(Items from a data source)

-- Opening Marker --

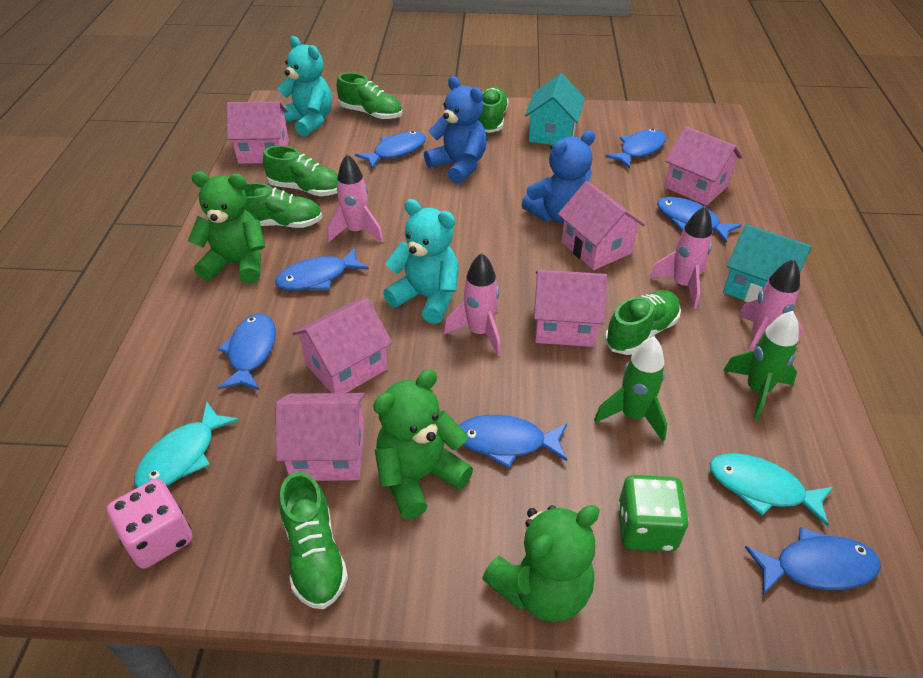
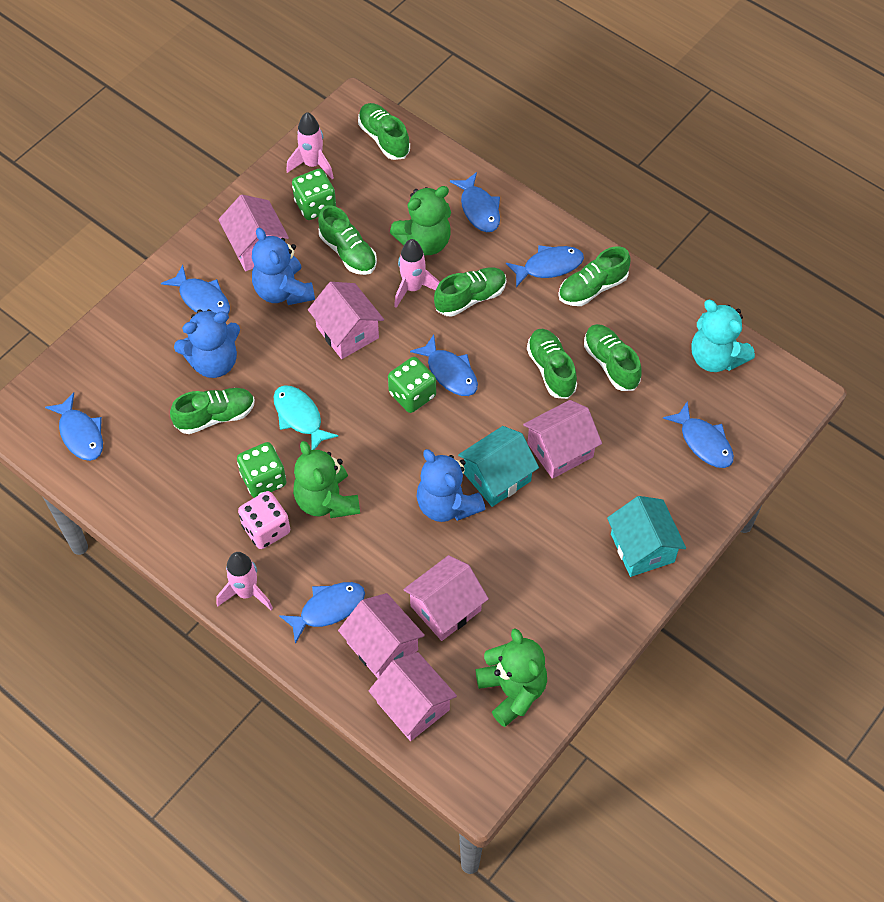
blue teddy bear: 2 -> 3
green dice: 1 -> 3
green rocket: 2 -> 0
green shoe: 6 -> 7
pink rocket: 4 -> 3
turquoise fish: 2 -> 1
turquoise teddy bear: 2 -> 1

-- Closing Marker --

### What is needed
Check each line of the records above for the word "bear", then give the number of lines that have it, with no other words.

### Worked solution
2